▸ **TASK OBJECTIVE**
The lines to repeat are those below from the one containing "RADIO3 pin CE: D12 -> A2" down to the one containing "KEYS pin K2: D0 -> D5", both included; reproduce them exactly and nothing else.

▸ **DATA EXTRACT**
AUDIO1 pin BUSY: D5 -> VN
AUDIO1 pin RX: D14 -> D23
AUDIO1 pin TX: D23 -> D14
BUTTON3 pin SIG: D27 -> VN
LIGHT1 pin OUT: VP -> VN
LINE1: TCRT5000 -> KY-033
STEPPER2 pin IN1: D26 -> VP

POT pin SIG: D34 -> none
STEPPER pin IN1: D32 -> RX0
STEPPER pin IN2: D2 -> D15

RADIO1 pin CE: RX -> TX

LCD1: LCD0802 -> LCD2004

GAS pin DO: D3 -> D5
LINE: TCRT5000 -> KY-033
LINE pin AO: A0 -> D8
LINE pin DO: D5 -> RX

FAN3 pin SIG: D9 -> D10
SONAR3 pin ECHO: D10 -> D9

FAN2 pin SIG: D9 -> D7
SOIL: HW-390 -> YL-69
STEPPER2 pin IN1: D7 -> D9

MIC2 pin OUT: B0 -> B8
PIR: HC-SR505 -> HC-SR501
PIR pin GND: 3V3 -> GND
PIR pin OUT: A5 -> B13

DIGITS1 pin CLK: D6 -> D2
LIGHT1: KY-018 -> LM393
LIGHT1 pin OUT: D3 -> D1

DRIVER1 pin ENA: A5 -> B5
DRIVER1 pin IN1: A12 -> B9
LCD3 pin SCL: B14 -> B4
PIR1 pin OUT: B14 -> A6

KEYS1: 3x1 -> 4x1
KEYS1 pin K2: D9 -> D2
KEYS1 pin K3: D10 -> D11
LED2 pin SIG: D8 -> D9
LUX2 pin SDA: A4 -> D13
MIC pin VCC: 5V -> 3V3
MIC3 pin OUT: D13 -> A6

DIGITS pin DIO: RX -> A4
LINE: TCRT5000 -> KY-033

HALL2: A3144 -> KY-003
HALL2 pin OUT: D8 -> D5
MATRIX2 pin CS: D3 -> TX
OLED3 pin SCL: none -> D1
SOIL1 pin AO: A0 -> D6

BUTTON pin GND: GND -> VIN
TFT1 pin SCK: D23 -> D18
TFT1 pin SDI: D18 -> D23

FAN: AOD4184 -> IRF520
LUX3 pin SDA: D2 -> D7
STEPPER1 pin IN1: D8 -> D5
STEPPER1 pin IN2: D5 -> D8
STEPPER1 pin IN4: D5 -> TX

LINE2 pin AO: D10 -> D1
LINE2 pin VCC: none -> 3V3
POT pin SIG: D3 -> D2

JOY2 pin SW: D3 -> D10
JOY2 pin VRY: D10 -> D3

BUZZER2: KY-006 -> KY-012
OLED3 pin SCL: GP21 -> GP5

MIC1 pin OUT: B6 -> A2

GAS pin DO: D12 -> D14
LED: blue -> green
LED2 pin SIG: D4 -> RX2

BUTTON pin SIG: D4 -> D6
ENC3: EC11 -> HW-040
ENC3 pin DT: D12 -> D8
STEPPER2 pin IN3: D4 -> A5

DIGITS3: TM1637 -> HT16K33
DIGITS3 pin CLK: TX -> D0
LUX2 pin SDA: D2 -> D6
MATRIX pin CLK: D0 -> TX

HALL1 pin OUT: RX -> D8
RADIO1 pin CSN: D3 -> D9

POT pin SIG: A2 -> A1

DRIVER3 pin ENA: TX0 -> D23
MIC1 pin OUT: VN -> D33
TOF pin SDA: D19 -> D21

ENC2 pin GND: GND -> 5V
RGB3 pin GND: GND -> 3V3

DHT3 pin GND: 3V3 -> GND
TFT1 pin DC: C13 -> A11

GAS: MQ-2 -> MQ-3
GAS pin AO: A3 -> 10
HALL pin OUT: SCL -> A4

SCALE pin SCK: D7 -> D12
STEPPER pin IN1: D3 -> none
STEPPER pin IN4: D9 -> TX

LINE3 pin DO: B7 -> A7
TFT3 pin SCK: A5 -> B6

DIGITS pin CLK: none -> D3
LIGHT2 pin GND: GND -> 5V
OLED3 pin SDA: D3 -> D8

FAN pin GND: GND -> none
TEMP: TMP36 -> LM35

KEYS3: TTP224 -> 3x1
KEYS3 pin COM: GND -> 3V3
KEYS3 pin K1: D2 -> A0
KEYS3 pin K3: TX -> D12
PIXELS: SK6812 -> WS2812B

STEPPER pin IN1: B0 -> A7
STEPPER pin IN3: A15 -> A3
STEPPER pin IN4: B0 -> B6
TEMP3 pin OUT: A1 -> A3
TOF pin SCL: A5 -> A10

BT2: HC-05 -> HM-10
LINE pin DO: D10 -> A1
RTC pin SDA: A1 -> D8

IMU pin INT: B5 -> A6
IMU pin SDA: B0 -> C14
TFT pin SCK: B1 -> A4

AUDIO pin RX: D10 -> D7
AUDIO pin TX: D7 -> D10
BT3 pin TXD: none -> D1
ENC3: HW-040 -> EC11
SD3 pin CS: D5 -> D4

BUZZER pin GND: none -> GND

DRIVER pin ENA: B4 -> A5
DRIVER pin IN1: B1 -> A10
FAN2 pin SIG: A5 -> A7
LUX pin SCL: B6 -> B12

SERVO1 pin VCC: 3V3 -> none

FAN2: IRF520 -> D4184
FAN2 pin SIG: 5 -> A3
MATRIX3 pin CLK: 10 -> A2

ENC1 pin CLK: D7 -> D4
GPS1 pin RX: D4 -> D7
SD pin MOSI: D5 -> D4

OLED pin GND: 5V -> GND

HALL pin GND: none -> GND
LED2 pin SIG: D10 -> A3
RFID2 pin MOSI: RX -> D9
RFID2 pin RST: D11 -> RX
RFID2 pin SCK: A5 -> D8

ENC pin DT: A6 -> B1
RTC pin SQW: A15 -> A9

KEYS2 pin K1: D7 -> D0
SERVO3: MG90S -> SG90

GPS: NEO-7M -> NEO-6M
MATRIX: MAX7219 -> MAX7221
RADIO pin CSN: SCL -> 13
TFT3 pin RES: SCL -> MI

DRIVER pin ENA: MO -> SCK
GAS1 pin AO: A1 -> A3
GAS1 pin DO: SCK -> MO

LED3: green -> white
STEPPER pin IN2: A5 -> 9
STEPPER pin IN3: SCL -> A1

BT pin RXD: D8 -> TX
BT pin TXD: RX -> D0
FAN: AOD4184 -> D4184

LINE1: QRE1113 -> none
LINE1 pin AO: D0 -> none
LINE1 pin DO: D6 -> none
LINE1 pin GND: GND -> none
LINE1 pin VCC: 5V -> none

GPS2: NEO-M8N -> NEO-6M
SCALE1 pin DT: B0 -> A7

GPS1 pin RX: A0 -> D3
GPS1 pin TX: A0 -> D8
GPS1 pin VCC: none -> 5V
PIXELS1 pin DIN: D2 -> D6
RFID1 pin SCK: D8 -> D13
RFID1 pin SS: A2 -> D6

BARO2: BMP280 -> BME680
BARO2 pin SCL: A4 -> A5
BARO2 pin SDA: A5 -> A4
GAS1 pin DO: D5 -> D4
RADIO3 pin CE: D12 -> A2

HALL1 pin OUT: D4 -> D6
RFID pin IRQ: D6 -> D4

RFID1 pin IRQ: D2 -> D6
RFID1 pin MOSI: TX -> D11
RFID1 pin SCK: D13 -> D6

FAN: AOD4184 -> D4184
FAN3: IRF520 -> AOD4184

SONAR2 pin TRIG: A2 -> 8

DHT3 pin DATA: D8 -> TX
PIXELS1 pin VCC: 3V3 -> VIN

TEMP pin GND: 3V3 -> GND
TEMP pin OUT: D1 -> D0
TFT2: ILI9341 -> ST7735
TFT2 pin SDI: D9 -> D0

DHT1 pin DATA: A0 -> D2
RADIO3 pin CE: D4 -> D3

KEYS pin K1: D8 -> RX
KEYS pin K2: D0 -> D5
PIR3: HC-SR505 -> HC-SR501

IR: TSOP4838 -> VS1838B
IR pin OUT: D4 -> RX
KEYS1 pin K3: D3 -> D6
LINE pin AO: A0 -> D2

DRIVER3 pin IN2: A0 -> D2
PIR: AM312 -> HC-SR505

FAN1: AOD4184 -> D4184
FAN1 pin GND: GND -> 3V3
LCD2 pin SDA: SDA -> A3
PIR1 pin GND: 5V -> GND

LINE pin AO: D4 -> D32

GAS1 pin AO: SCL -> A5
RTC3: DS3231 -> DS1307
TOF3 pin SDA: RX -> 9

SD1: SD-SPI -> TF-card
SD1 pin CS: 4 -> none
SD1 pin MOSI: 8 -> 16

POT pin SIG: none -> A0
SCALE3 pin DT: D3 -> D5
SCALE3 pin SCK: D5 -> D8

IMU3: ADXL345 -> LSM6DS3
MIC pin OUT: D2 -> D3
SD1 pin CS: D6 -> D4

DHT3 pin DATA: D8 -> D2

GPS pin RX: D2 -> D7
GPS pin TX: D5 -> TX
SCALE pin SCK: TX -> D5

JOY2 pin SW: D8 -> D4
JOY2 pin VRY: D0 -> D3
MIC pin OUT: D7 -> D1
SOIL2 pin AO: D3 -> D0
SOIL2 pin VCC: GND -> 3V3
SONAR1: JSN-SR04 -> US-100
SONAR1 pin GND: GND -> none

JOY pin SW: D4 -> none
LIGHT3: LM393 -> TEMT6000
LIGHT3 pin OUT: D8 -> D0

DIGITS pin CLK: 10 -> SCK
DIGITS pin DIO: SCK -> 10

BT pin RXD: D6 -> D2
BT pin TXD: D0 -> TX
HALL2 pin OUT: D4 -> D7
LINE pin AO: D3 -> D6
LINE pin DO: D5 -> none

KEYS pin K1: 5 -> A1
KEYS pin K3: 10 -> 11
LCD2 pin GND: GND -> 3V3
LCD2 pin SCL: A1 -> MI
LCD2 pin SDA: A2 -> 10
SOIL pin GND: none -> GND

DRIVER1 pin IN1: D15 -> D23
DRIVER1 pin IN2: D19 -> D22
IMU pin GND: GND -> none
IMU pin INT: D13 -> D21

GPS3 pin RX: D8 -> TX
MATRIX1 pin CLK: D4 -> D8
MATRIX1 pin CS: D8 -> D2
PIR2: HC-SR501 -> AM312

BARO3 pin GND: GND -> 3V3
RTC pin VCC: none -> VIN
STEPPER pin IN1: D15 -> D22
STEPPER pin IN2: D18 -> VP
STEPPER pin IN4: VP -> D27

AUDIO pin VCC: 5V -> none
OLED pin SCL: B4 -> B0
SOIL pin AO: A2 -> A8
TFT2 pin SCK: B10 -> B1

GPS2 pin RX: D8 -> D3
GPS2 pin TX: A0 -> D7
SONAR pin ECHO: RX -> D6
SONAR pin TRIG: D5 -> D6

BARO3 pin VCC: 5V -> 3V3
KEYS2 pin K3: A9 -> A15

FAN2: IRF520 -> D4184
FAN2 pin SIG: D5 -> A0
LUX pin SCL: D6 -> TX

▸ **OUTPUT OF THE TASK**
RADIO3 pin CE: D12 -> A2

HALL1 pin OUT: D4 -> D6
RFID pin IRQ: D6 -> D4

RFID1 pin IRQ: D2 -> D6
RFID1 pin MOSI: TX -> D11
RFID1 pin SCK: D13 -> D6

FAN: AOD4184 -> D4184
FAN3: IRF520 -> AOD4184

SONAR2 pin TRIG: A2 -> 8

DHT3 pin DATA: D8 -> TX
PIXELS1 pin VCC: 3V3 -> VIN

TEMP pin GND: 3V3 -> GND
TEMP pin OUT: D1 -> D0
TFT2: ILI9341 -> ST7735
TFT2 pin SDI: D9 -> D0

DHT1 pin DATA: A0 -> D2
RADIO3 pin CE: D4 -> D3

KEYS pin K1: D8 -> RX
KEYS pin K2: D0 -> D5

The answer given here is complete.